Problem details ▸ Copy, from the entries below, each line in which the string "minus" appears.

====================

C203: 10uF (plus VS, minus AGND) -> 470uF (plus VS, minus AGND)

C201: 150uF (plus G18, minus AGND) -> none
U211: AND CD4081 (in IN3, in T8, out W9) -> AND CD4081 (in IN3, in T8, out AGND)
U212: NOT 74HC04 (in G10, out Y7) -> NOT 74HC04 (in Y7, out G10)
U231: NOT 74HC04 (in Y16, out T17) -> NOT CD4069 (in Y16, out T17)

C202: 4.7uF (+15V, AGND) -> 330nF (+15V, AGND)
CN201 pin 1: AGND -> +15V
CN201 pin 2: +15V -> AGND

====================

Result of the task ▸
C203: 10uF (plus VS, minus AGND) -> 470uF (plus VS, minus AGND)
C201: 150uF (plus G18, minus AGND) -> none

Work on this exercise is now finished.